A complete copy of the entries, exactly as written, is the expected result.

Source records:
┌────────
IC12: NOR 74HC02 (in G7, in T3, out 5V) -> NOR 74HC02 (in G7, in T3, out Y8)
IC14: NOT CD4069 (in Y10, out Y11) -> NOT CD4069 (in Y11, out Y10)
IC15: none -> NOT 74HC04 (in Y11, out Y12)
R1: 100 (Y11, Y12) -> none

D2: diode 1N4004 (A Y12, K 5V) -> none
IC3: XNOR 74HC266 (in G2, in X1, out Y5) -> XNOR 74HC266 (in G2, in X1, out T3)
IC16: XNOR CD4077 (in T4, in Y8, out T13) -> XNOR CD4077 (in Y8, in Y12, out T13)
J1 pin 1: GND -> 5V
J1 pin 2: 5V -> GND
└────────
◆ Exercise output ◆
IC12: NOR 74HC02 (in G7, in T3, out 5V) -> NOR 74HC02 (in G7, in T3, out Y8)
IC14: NOT CD4069 (in Y10, out Y11) -> NOT CD4069 (in Y11, out Y10)
IC15: none -> NOT 74HC04 (in Y11, out Y12)
R1: 100 (Y11, Y12) -> none

D2: diode 1N4004 (A Y12, K 5V) -> none
IC3: XNOR 74HC266 (in G2, in X1, out Y5) -> XNOR 74HC266 (in G2, in X1, out T3)
IC16: XNOR CD4077 (in T4, in Y8, out T13) -> XNOR CD4077 (in Y8, in Y12, out T13)
J1 pin 1: GND -> 5V
J1 pin 2: 5V -> GND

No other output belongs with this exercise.